* **Exercise instructions**
Output the full listing again without altering anything.

* **Supplied information**

• • • • • • •

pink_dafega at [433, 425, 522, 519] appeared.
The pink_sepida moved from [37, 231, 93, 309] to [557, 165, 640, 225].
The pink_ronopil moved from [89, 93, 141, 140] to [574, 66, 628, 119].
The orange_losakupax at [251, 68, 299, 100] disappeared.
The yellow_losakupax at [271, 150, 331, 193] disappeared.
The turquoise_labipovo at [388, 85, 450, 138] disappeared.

• • • • • • •

* **Task solution**
pink_dafega at [433, 425, 522, 519] appeared.
The pink_sepida moved from [37, 231, 93, 309] to [557, 165, 640, 225].
The pink_ronopil moved from [89, 93, 141, 140] to [574, 66, 628, 119].
The orange_losakupax at [251, 68, 299, 100] disappeared.
The yellow_losakupax at [271, 150, 331, 193] disappeared.
The turquoise_labipovo at [388, 85, 450, 138] disappeared.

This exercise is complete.